▸ What to produce:
Reproduce every entry exactly as written.

START Recorded information

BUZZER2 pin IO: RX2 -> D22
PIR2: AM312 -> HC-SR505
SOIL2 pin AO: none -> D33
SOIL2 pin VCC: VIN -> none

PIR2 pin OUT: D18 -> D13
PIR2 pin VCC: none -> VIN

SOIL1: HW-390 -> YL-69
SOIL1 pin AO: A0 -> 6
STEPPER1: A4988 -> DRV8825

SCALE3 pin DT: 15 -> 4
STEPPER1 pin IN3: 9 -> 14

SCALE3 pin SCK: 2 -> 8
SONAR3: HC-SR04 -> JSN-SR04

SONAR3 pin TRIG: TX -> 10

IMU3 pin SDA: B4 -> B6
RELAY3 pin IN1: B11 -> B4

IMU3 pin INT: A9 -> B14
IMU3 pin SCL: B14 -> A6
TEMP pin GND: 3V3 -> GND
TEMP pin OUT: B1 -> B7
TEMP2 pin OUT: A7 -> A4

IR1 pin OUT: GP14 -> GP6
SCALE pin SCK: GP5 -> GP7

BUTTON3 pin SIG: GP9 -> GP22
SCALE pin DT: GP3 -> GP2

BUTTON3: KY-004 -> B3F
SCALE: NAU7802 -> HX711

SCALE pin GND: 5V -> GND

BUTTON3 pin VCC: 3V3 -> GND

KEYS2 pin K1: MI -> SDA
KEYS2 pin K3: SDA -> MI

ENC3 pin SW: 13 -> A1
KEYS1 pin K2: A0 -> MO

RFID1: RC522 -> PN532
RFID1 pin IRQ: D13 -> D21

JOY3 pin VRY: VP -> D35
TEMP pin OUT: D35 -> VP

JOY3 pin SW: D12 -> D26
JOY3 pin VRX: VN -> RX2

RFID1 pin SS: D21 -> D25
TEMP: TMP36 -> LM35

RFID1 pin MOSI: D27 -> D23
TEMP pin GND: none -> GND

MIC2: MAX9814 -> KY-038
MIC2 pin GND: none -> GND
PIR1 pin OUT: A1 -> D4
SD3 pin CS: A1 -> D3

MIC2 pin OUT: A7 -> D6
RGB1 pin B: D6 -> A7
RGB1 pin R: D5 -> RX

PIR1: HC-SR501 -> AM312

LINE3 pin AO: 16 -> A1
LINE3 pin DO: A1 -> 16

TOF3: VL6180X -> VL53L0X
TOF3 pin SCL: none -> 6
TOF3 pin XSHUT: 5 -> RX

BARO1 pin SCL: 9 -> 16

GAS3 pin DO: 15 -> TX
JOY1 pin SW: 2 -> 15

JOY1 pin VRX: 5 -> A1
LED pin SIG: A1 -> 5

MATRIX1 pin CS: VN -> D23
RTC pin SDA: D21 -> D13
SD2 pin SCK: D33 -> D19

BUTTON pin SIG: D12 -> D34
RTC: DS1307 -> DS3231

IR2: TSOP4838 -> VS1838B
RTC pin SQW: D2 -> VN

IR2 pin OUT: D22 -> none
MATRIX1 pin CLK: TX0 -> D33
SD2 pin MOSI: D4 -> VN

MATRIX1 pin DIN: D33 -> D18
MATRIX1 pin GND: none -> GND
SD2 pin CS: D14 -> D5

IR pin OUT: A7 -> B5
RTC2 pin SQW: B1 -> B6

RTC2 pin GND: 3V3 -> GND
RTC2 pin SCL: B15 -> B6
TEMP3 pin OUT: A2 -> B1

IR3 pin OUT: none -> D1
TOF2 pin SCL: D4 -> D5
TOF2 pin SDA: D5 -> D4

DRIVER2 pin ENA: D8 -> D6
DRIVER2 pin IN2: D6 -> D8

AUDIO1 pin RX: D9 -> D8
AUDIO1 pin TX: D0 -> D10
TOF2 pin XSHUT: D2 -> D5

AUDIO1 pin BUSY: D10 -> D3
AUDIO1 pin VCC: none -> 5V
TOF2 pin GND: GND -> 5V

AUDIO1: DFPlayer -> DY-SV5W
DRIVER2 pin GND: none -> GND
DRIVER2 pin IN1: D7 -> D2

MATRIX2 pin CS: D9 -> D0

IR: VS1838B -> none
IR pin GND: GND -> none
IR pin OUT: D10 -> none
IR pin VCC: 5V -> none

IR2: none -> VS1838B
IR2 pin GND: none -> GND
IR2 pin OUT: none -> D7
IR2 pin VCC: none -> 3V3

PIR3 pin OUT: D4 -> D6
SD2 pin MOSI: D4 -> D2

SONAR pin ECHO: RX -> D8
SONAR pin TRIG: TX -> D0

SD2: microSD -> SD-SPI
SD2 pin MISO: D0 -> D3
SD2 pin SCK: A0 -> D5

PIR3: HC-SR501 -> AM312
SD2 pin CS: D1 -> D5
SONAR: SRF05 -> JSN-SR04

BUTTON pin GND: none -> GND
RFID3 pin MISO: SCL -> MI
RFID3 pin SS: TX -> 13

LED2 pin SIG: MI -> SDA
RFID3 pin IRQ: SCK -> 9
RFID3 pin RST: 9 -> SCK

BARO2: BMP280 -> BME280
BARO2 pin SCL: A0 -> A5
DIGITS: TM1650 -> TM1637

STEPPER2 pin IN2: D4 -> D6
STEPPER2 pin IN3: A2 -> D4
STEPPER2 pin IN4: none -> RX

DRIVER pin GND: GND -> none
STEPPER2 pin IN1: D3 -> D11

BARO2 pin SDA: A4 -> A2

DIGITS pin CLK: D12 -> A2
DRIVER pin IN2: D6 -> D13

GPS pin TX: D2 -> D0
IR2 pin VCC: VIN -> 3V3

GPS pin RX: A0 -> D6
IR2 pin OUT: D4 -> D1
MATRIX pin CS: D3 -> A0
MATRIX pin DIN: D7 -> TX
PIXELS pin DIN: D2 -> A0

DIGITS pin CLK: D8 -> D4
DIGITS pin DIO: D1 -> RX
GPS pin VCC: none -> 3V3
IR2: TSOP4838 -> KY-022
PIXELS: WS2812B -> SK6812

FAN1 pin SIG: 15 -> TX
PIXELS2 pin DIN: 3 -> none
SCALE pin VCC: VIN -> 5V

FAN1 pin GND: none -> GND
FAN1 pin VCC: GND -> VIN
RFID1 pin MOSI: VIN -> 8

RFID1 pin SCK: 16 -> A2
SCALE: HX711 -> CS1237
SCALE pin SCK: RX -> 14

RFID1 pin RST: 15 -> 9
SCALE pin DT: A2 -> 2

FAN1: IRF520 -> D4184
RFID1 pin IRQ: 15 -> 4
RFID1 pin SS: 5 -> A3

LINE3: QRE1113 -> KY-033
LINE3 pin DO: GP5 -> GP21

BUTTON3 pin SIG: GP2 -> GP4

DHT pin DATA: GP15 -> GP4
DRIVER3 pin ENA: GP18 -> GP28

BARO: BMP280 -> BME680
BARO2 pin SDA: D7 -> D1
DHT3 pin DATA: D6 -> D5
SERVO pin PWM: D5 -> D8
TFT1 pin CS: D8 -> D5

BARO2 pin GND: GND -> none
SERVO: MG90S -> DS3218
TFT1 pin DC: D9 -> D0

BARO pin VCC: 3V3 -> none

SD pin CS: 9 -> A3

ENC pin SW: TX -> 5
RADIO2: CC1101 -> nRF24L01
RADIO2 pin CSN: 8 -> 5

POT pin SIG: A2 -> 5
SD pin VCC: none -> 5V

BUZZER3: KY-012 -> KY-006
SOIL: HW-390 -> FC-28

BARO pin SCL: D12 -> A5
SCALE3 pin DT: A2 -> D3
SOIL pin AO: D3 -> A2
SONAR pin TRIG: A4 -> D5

END Recorded information

▸ Solution:
BUZZER2 pin IO: RX2 -> D22
PIR2: AM312 -> HC-SR505
SOIL2 pin AO: none -> D33
SOIL2 pin VCC: VIN -> none

PIR2 pin OUT: D18 -> D13
PIR2 pin VCC: none -> VIN

SOIL1: HW-390 -> YL-69
SOIL1 pin AO: A0 -> 6
STEPPER1: A4988 -> DRV8825

SCALE3 pin DT: 15 -> 4
STEPPER1 pin IN3: 9 -> 14

SCALE3 pin SCK: 2 -> 8
SONAR3: HC-SR04 -> JSN-SR04

SONAR3 pin TRIG: TX -> 10

IMU3 pin SDA: B4 -> B6
RELAY3 pin IN1: B11 -> B4

IMU3 pin INT: A9 -> B14
IMU3 pin SCL: B14 -> A6
TEMP pin GND: 3V3 -> GND
TEMP pin OUT: B1 -> B7
TEMP2 pin OUT: A7 -> A4

IR1 pin OUT: GP14 -> GP6
SCALE pin SCK: GP5 -> GP7

BUTTON3 pin SIG: GP9 -> GP22
SCALE pin DT: GP3 -> GP2

BUTTON3: KY-004 -> B3F
SCALE: NAU7802 -> HX711

SCALE pin GND: 5V -> GND

BUTTON3 pin VCC: 3V3 -> GND

KEYS2 pin K1: MI -> SDA
KEYS2 pin K3: SDA -> MI

ENC3 pin SW: 13 -> A1
KEYS1 pin K2: A0 -> MO

RFID1: RC522 -> PN532
RFID1 pin IRQ: D13 -> D21

JOY3 pin VRY: VP -> D35
TEMP pin OUT: D35 -> VP

JOY3 pin SW: D12 -> D26
JOY3 pin VRX: VN -> RX2

RFID1 pin SS: D21 -> D25
TEMP: TMP36 -> LM35

RFID1 pin MOSI: D27 -> D23
TEMP pin GND: none -> GND

MIC2: MAX9814 -> KY-038
MIC2 pin GND: none -> GND
PIR1 pin OUT: A1 -> D4
SD3 pin CS: A1 -> D3

MIC2 pin OUT: A7 -> D6
RGB1 pin B: D6 -> A7
RGB1 pin R: D5 -> RX

PIR1: HC-SR501 -> AM312

LINE3 pin AO: 16 -> A1
LINE3 pin DO: A1 -> 16

TOF3: VL6180X -> VL53L0X
TOF3 pin SCL: none -> 6
TOF3 pin XSHUT: 5 -> RX

BARO1 pin SCL: 9 -> 16

GAS3 pin DO: 15 -> TX
JOY1 pin SW: 2 -> 15

JOY1 pin VRX: 5 -> A1
LED pin SIG: A1 -> 5

MATRIX1 pin CS: VN -> D23
RTC pin SDA: D21 -> D13
SD2 pin SCK: D33 -> D19

BUTTON pin SIG: D12 -> D34
RTC: DS1307 -> DS3231

IR2: TSOP4838 -> VS1838B
RTC pin SQW: D2 -> VN

IR2 pin OUT: D22 -> none
MATRIX1 pin CLK: TX0 -> D33
SD2 pin MOSI: D4 -> VN

MATRIX1 pin DIN: D33 -> D18
MATRIX1 pin GND: none -> GND
SD2 pin CS: D14 -> D5

IR pin OUT: A7 -> B5
RTC2 pin SQW: B1 -> B6

RTC2 pin GND: 3V3 -> GND
RTC2 pin SCL: B15 -> B6
TEMP3 pin OUT: A2 -> B1

IR3 pin OUT: none -> D1
TOF2 pin SCL: D4 -> D5
TOF2 pin SDA: D5 -> D4

DRIVER2 pin ENA: D8 -> D6
DRIVER2 pin IN2: D6 -> D8

AUDIO1 pin RX: D9 -> D8
AUDIO1 pin TX: D0 -> D10
TOF2 pin XSHUT: D2 -> D5

AUDIO1 pin BUSY: D10 -> D3
AUDIO1 pin VCC: none -> 5V
TOF2 pin GND: GND -> 5V

AUDIO1: DFPlayer -> DY-SV5W
DRIVER2 pin GND: none -> GND
DRIVER2 pin IN1: D7 -> D2

MATRIX2 pin CS: D9 -> D0

IR: VS1838B -> none
IR pin GND: GND -> none
IR pin OUT: D10 -> none
IR pin VCC: 5V -> none

IR2: none -> VS1838B
IR2 pin GND: none -> GND
IR2 pin OUT: none -> D7
IR2 pin VCC: none -> 3V3

PIR3 pin OUT: D4 -> D6
SD2 pin MOSI: D4 -> D2

SONAR pin ECHO: RX -> D8
SONAR pin TRIG: TX -> D0

SD2: microSD -> SD-SPI
SD2 pin MISO: D0 -> D3
SD2 pin SCK: A0 -> D5

PIR3: HC-SR501 -> AM312
SD2 pin CS: D1 -> D5
SONAR: SRF05 -> JSN-SR04

BUTTON pin GND: none -> GND
RFID3 pin MISO: SCL -> MI
RFID3 pin SS: TX -> 13

LED2 pin SIG: MI -> SDA
RFID3 pin IRQ: SCK -> 9
RFID3 pin RST: 9 -> SCK

BARO2: BMP280 -> BME280
BARO2 pin SCL: A0 -> A5
DIGITS: TM1650 -> TM1637

STEPPER2 pin IN2: D4 -> D6
STEPPER2 pin IN3: A2 -> D4
STEPPER2 pin IN4: none -> RX

DRIVER pin GND: GND -> none
STEPPER2 pin IN1: D3 -> D11

BARO2 pin SDA: A4 -> A2

DIGITS pin CLK: D12 -> A2
DRIVER pin IN2: D6 -> D13

GPS pin TX: D2 -> D0
IR2 pin VCC: VIN -> 3V3

GPS pin RX: A0 -> D6
IR2 pin OUT: D4 -> D1
MATRIX pin CS: D3 -> A0
MATRIX pin DIN: D7 -> TX
PIXELS pin DIN: D2 -> A0

DIGITS pin CLK: D8 -> D4
DIGITS pin DIO: D1 -> RX
GPS pin VCC: none -> 3V3
IR2: TSOP4838 -> KY-022
PIXELS: WS2812B -> SK6812

FAN1 pin SIG: 15 -> TX
PIXELS2 pin DIN: 3 -> none
SCALE pin VCC: VIN -> 5V

FAN1 pin GND: none -> GND
FAN1 pin VCC: GND -> VIN
RFID1 pin MOSI: VIN -> 8

RFID1 pin SCK: 16 -> A2
SCALE: HX711 -> CS1237
SCALE pin SCK: RX -> 14

RFID1 pin RST: 15 -> 9
SCALE pin DT: A2 -> 2

FAN1: IRF520 -> D4184
RFID1 pin IRQ: 15 -> 4
RFID1 pin SS: 5 -> A3

LINE3: QRE1113 -> KY-033
LINE3 pin DO: GP5 -> GP21

BUTTON3 pin SIG: GP2 -> GP4

DHT pin DATA: GP15 -> GP4
DRIVER3 pin ENA: GP18 -> GP28

BARO: BMP280 -> BME680
BARO2 pin SDA: D7 -> D1
DHT3 pin DATA: D6 -> D5
SERVO pin PWM: D5 -> D8
TFT1 pin CS: D8 -> D5

BARO2 pin GND: GND -> none
SERVO: MG90S -> DS3218
TFT1 pin DC: D9 -> D0

BARO pin VCC: 3V3 -> none

SD pin CS: 9 -> A3

ENC pin SW: TX -> 5
RADIO2: CC1101 -> nRF24L01
RADIO2 pin CSN: 8 -> 5

POT pin SIG: A2 -> 5
SD pin VCC: none -> 5V

BUZZER3: KY-012 -> KY-006
SOIL: HW-390 -> FC-28

BARO pin SCL: D12 -> A5
SCALE3 pin DT: A2 -> D3
SOIL pin AO: D3 -> A2
SONAR pin TRIG: A4 -> D5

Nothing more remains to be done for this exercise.